▶ [DIRECTIONS FOR THIS TASK]: The output should be every line below, retyped exactly, with no images.

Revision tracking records
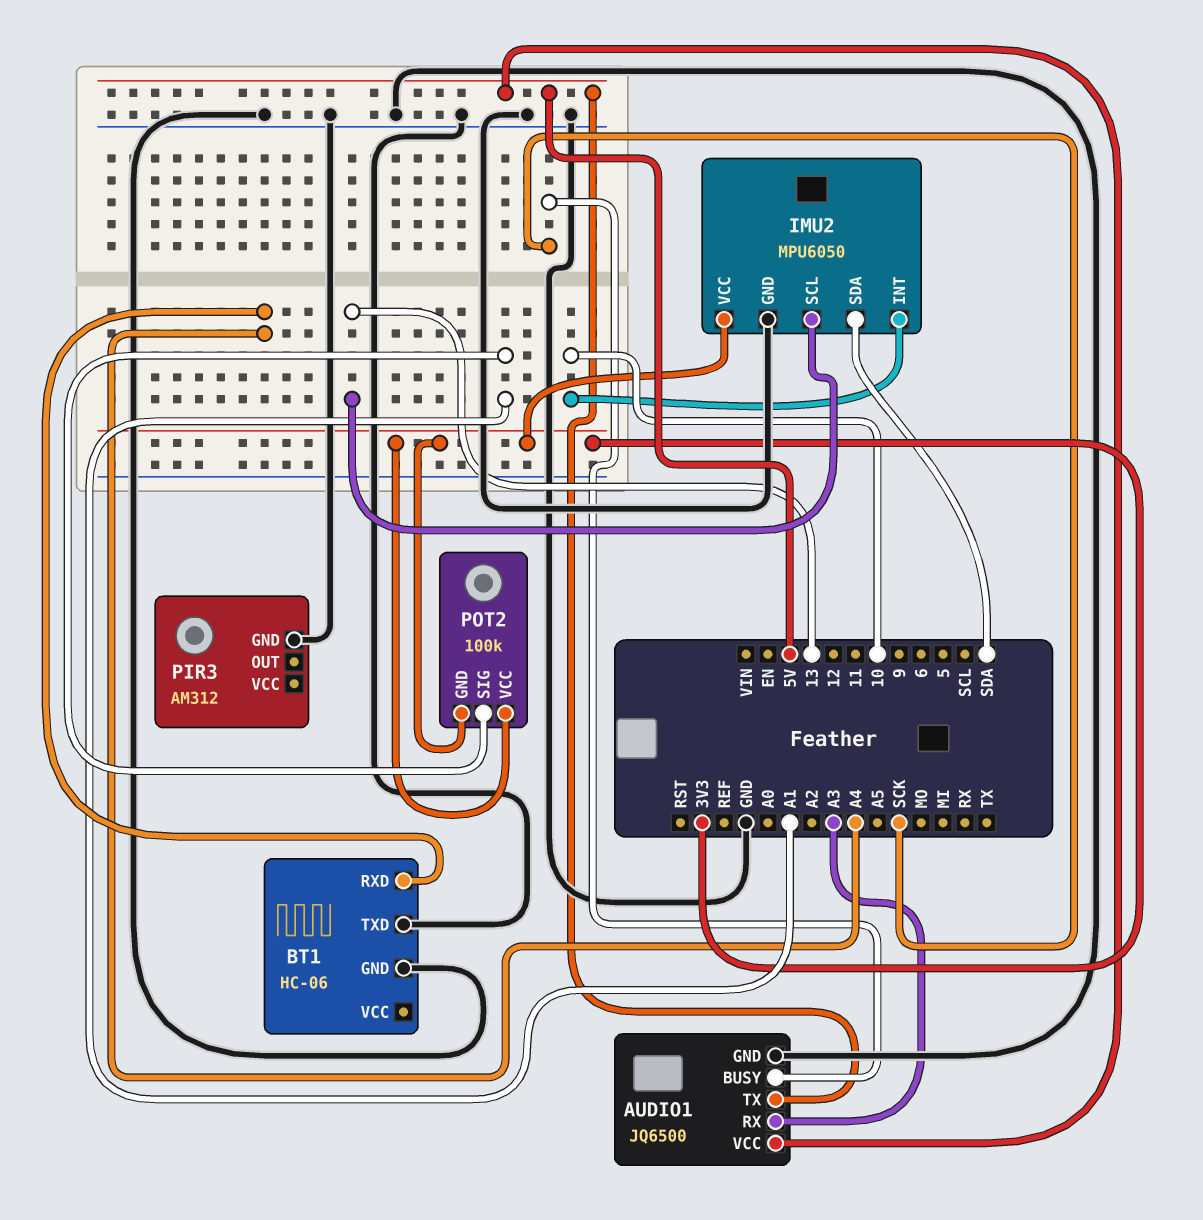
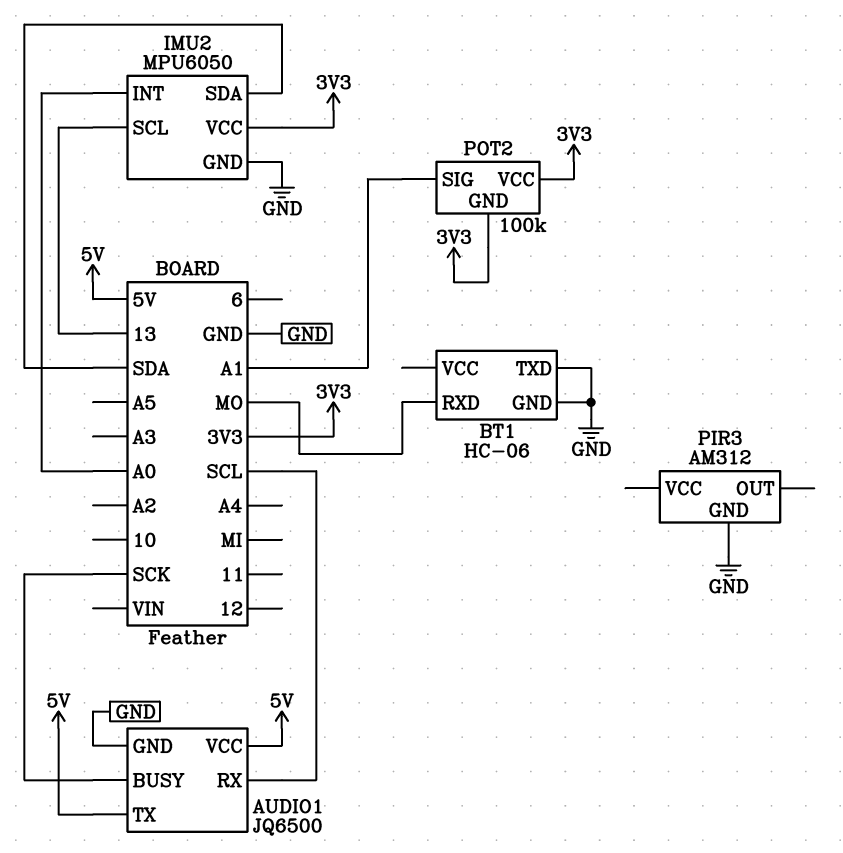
AUDIO1 pin RX: A3 -> SCL
BT1 pin RXD: A4 -> MO
IMU2 pin INT: 10 -> A0

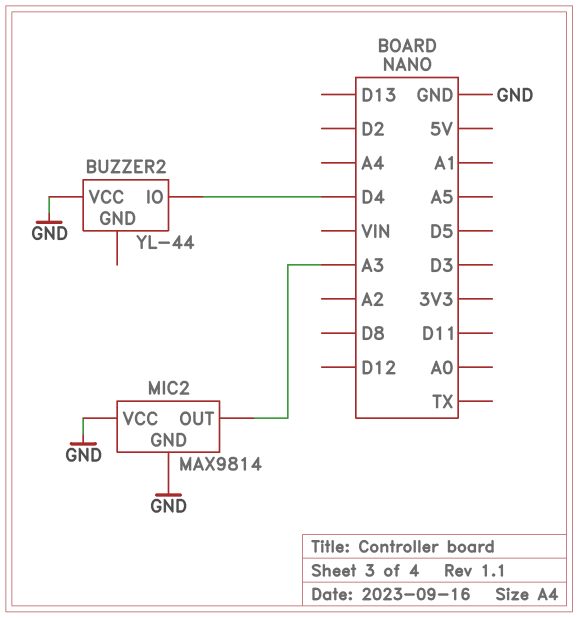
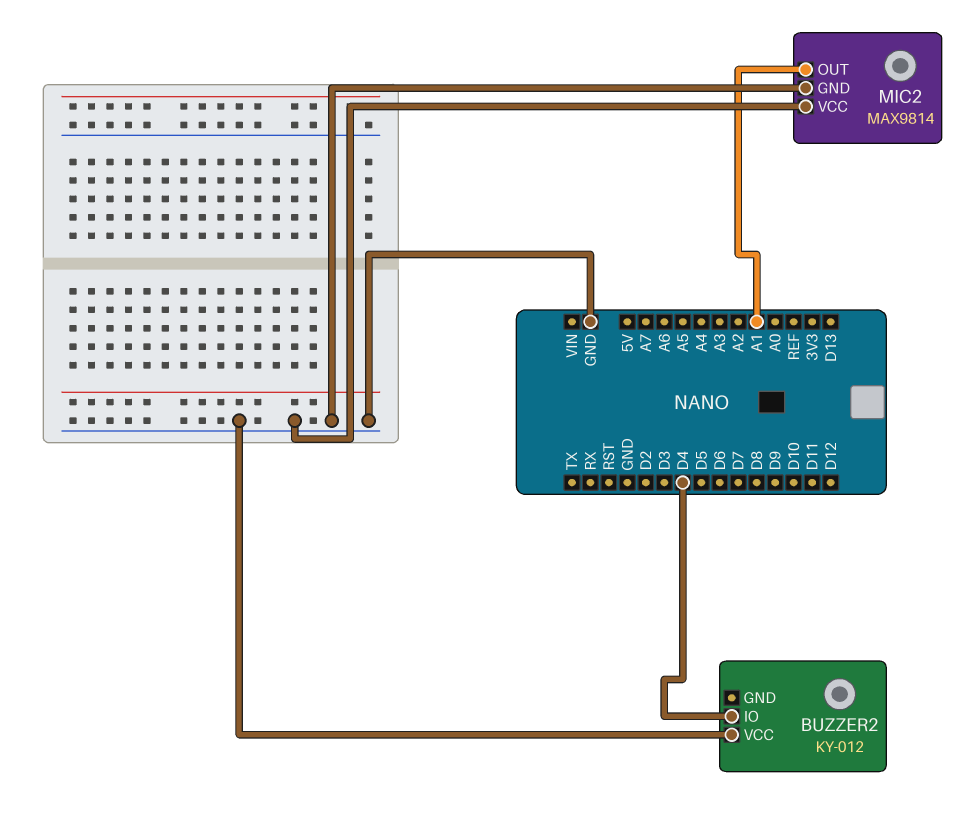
BUZZER2: YL-44 -> KY-012
MIC2 pin OUT: A3 -> A1

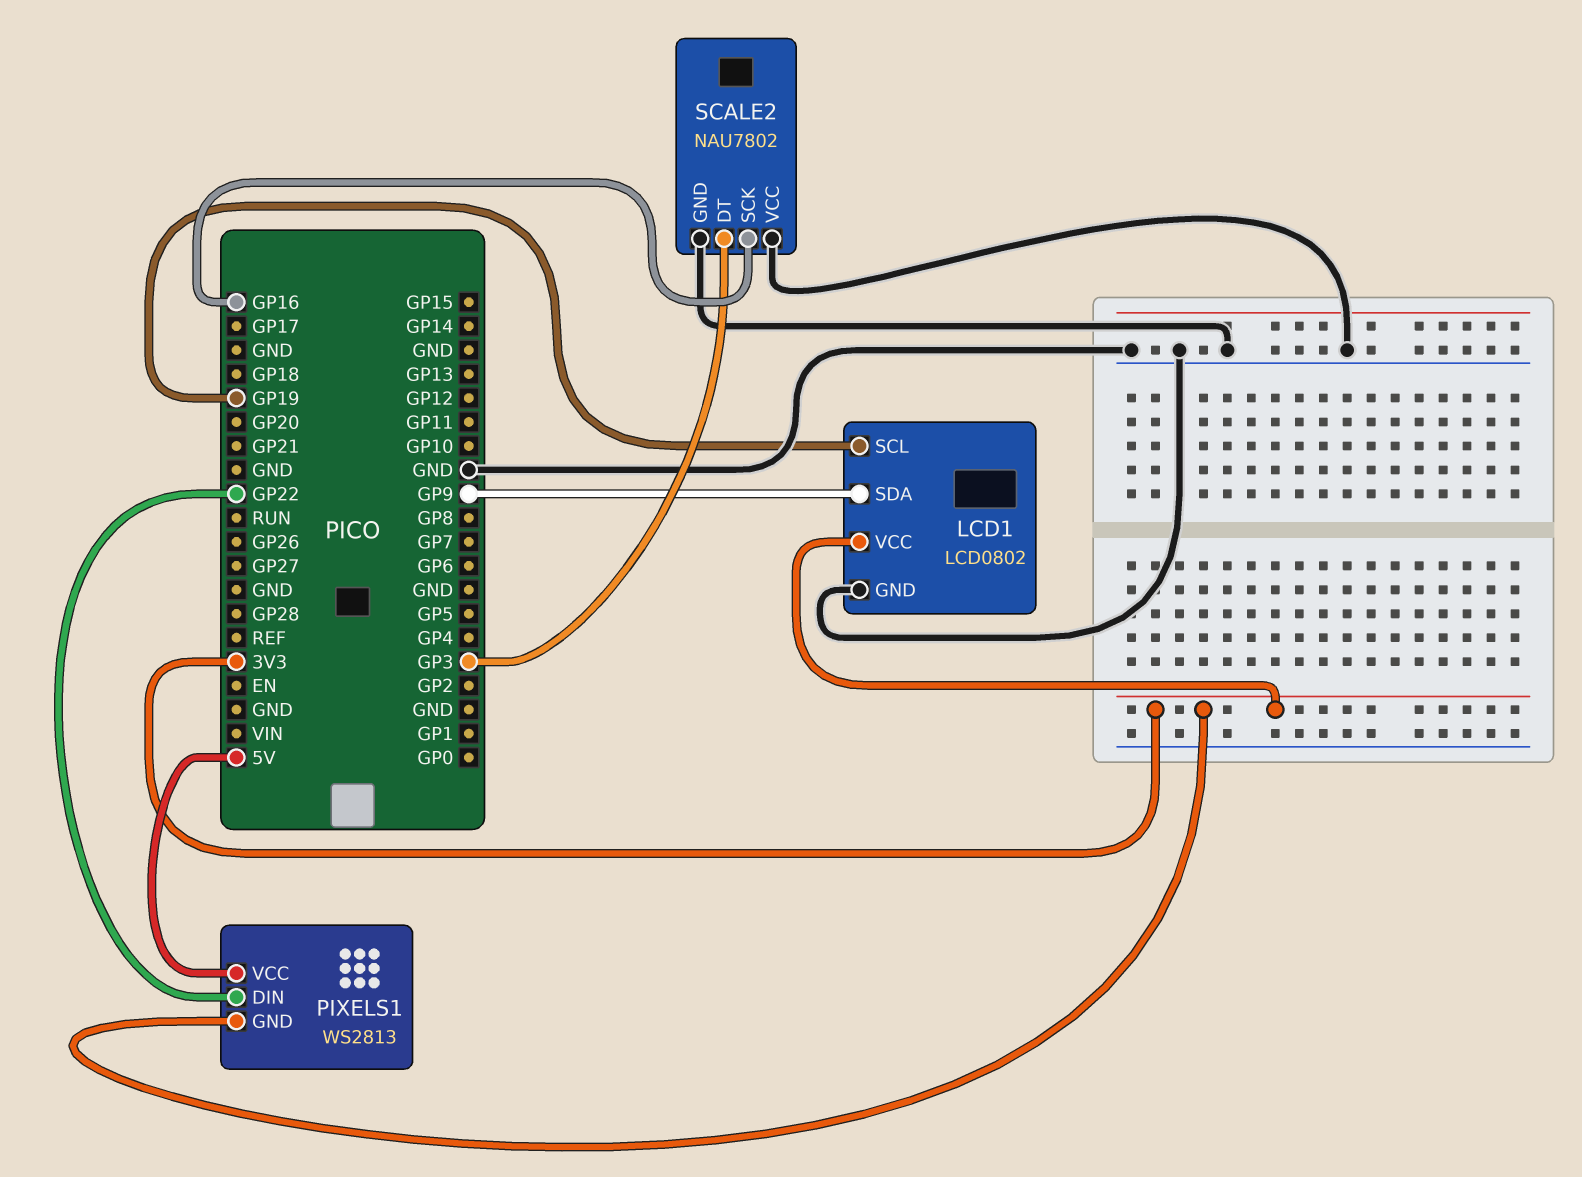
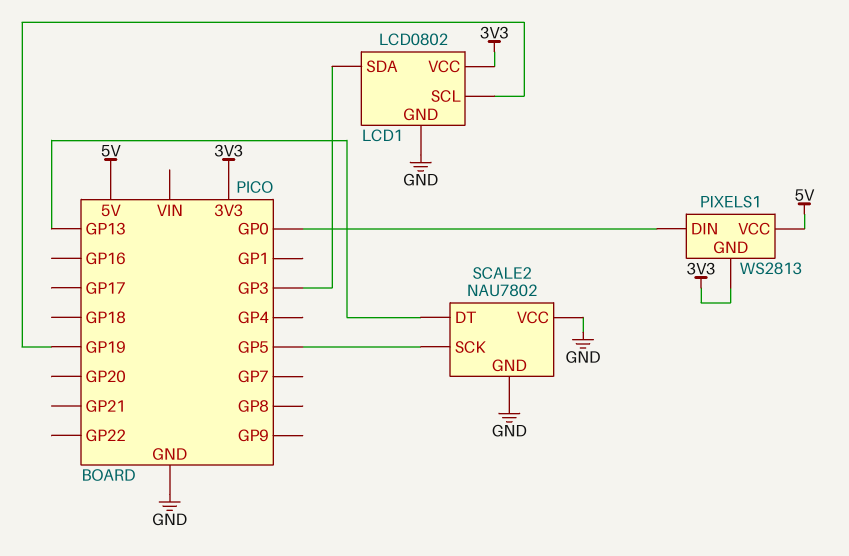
LCD1 pin SDA: GP9 -> GP3
PIXELS1 pin DIN: GP22 -> GP0
SCALE2 pin DT: GP3 -> GP13
SCALE2 pin SCK: GP16 -> GP5

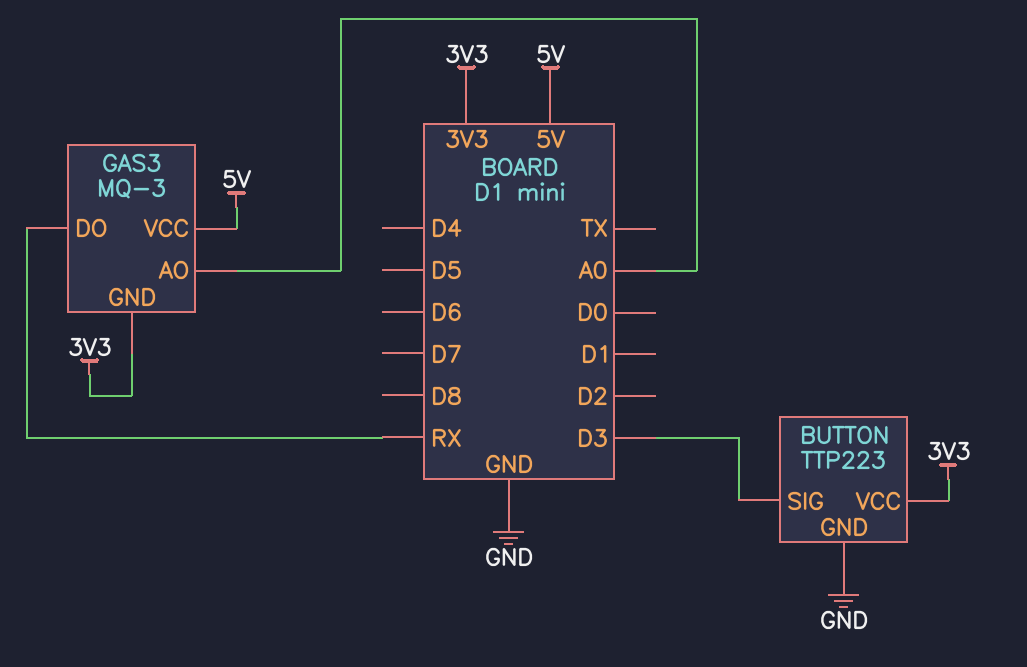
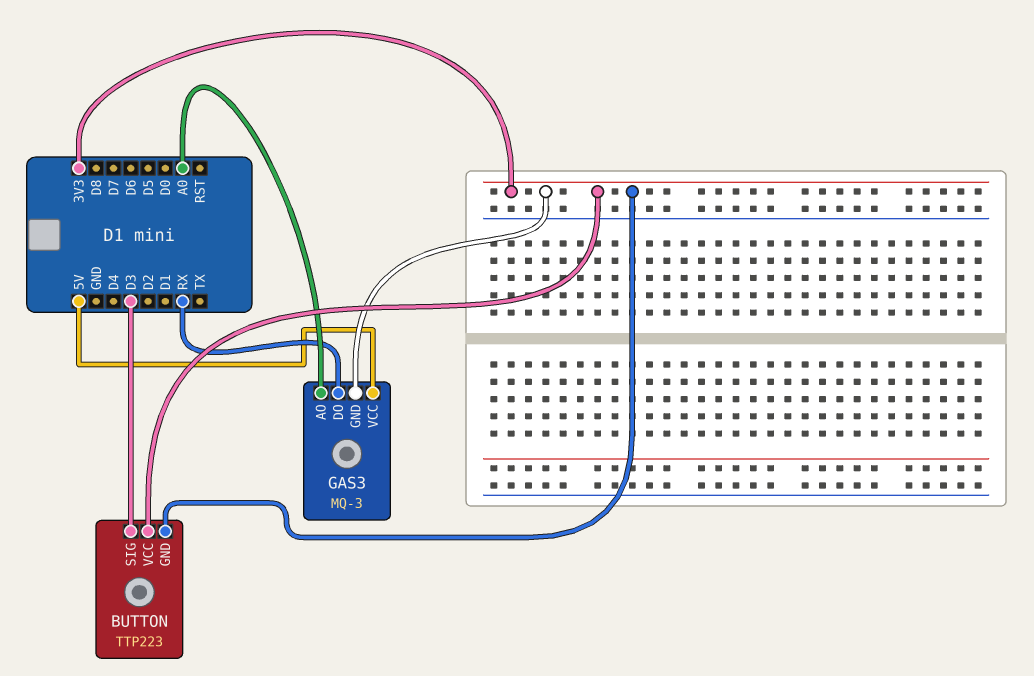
BUTTON pin GND: GND -> 3V3

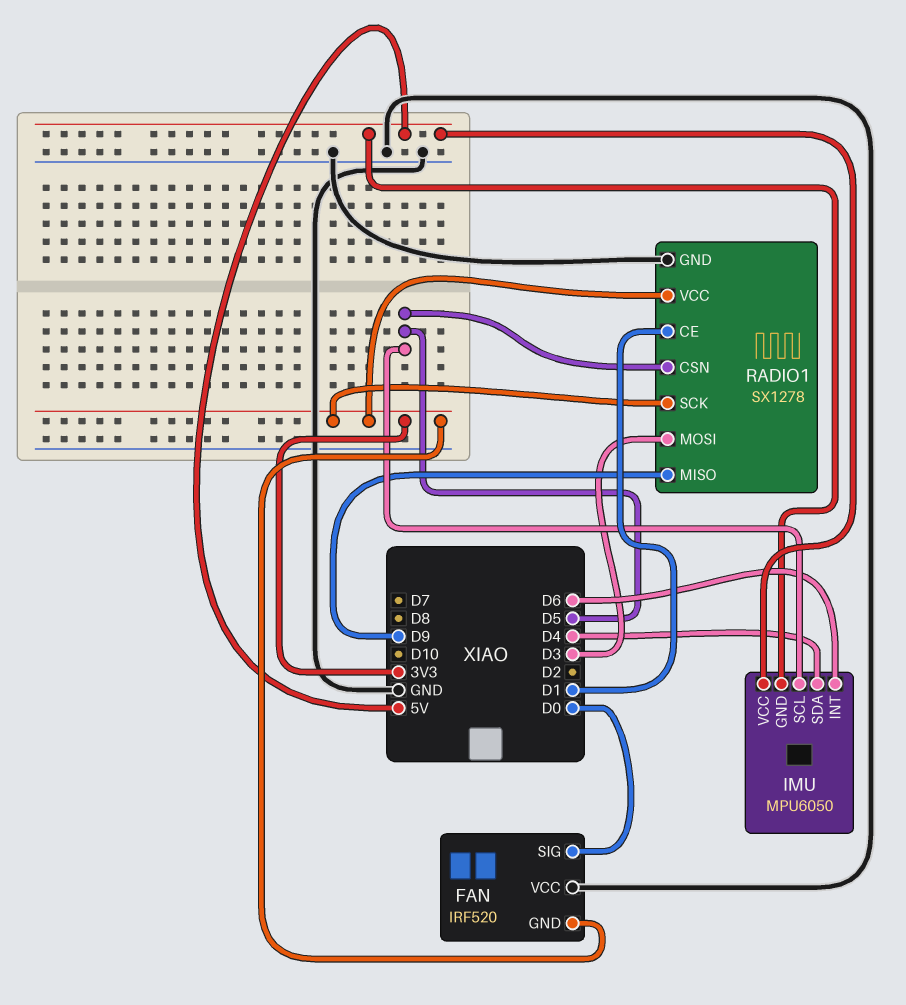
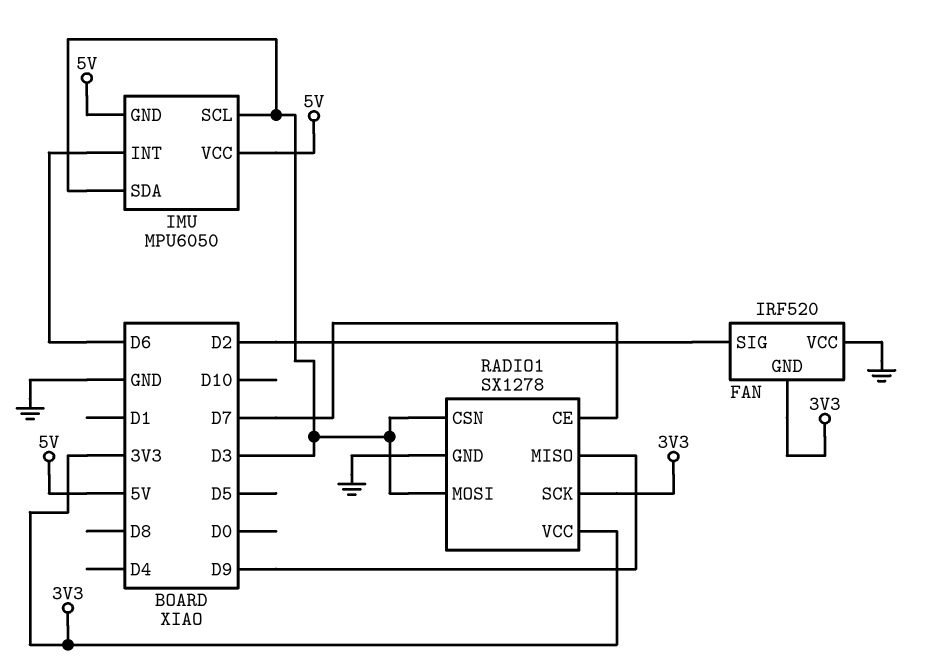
FAN pin SIG: D0 -> D2
IMU pin SCL: D5 -> D3
IMU pin SDA: D4 -> D3
RADIO1 pin CE: D1 -> D7
RADIO1 pin CSN: D5 -> D3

▶ [REPLY TO THE EXERCISE]:
AUDIO1 pin RX: A3 -> SCL
BT1 pin RXD: A4 -> MO
IMU2 pin INT: 10 -> A0

BUZZER2: YL-44 -> KY-012
MIC2 pin OUT: A3 -> A1

LCD1 pin SDA: GP9 -> GP3
PIXELS1 pin DIN: GP22 -> GP0
SCALE2 pin DT: GP3 -> GP13
SCALE2 pin SCK: GP16 -> GP5

BUTTON pin GND: GND -> 3V3

FAN pin SIG: D0 -> D2
IMU pin SCL: D5 -> D3
IMU pin SDA: D4 -> D3
RADIO1 pin CE: D1 -> D7
RADIO1 pin CSN: D5 -> D3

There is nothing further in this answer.